### BRIEF
Within the entries below, the lines from the one with "in_first: [355, 167]" through the one with "now: black power cell" are to be set down exactly, both ends kept.

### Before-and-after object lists
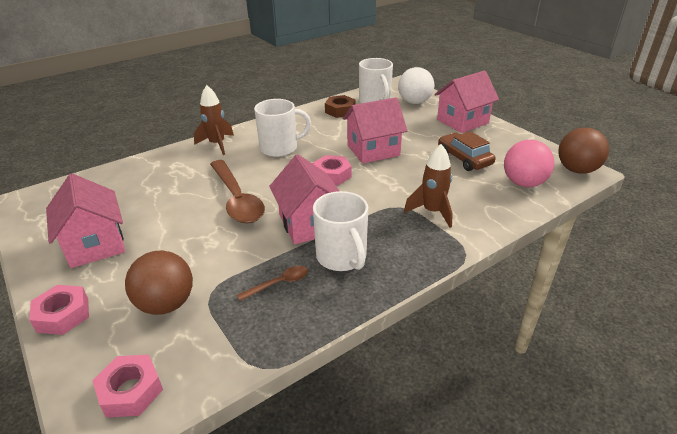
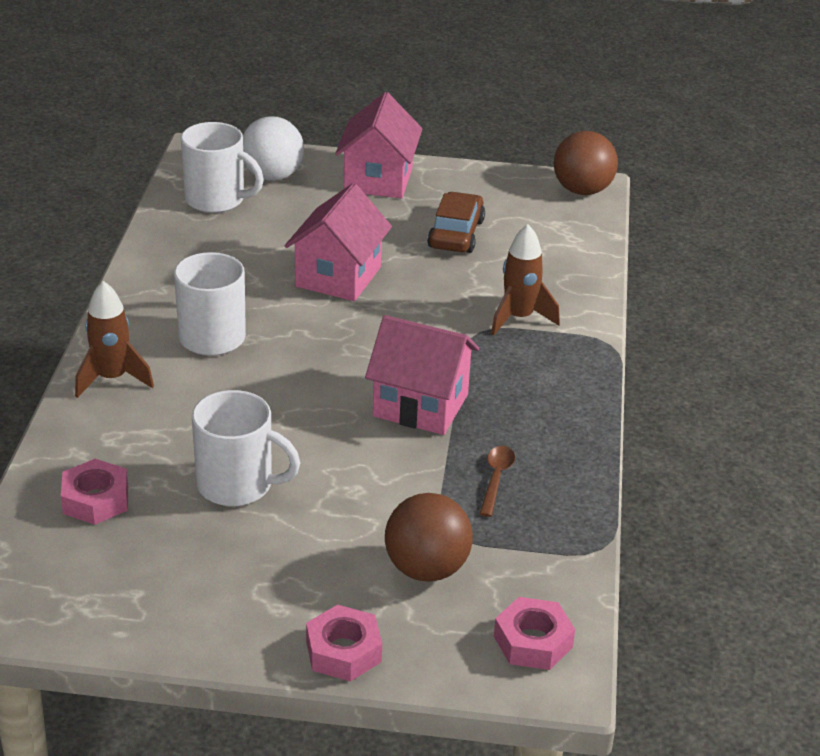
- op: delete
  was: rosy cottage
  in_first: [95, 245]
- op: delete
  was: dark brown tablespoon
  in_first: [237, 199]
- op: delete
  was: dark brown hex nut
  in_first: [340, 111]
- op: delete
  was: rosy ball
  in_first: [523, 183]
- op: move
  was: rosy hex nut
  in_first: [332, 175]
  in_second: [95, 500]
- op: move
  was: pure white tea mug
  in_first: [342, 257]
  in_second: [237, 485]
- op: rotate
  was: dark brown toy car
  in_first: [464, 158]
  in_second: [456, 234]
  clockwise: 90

...

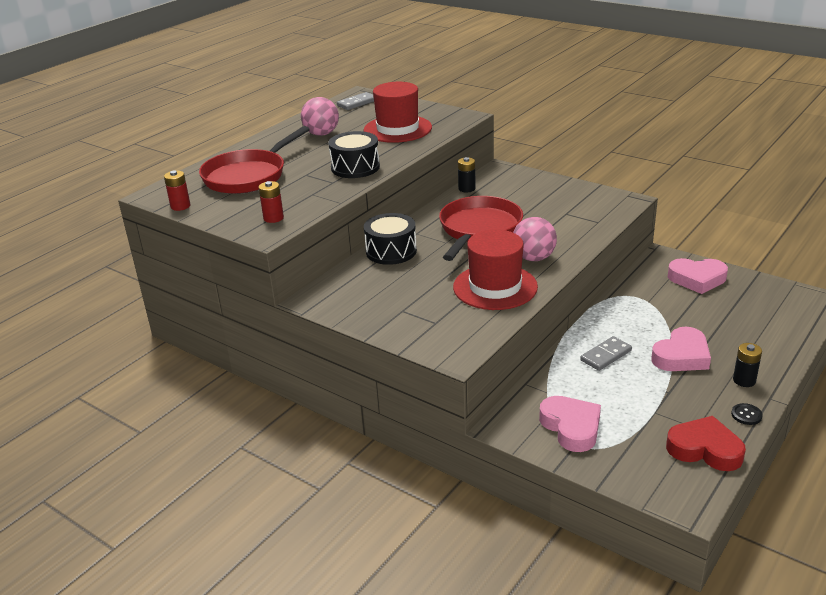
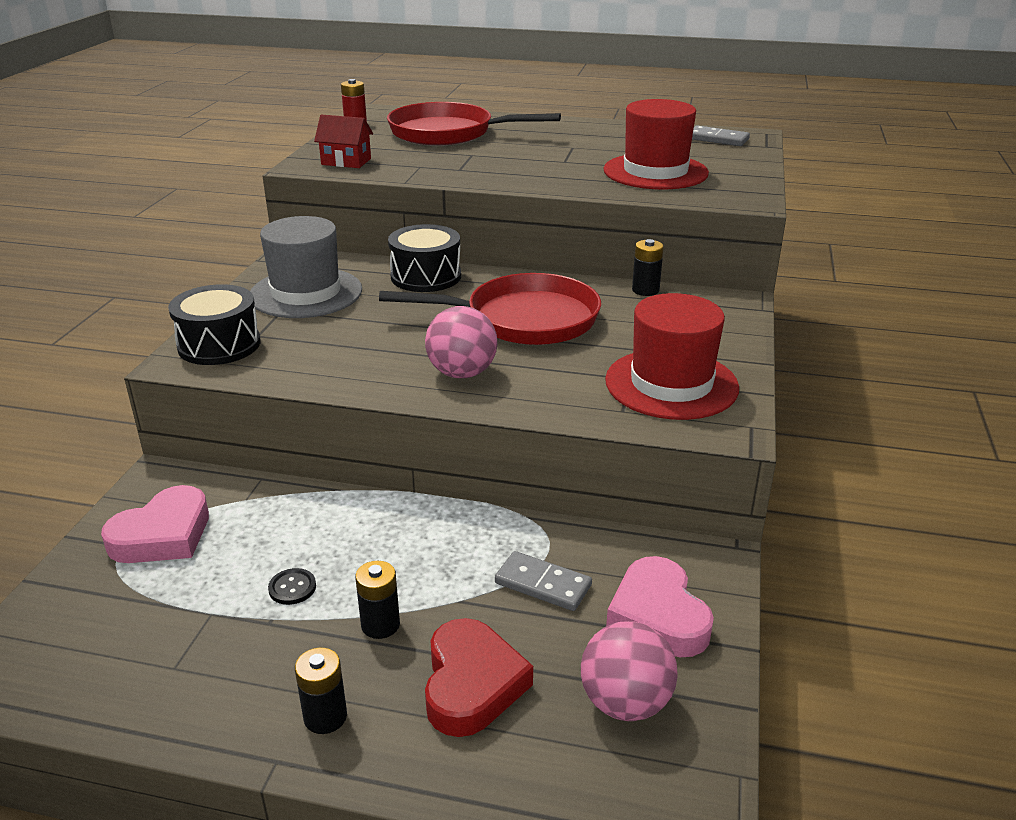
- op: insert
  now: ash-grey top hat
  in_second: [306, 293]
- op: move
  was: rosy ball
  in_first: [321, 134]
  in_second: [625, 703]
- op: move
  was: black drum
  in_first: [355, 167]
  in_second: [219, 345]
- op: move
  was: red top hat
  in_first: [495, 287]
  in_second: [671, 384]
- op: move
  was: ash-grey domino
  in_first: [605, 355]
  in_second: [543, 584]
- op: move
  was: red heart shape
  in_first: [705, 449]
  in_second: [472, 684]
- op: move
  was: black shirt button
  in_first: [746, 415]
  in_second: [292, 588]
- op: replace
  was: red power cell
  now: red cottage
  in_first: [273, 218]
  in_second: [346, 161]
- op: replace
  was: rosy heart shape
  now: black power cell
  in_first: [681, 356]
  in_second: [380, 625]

### ANSWER SPACE
  in_first: [355, 167]
  in_second: [219, 345]
- op: move
  was: red top hat
  in_first: [495, 287]
  in_second: [671, 384]
- op: move
  was: ash-grey domino
  in_first: [605, 355]
  in_second: [543, 584]
- op: move
  was: red heart shape
  in_first: [705, 449]
  in_second: [472, 684]
- op: move
  was: black shirt button
  in_first: [746, 415]
  in_second: [292, 588]
- op: replace
  was: red power cell
  now: red cottage
  in_first: [273, 218]
  in_second: [346, 161]
- op: replace
  was: rosy heart shape
  now: black power cell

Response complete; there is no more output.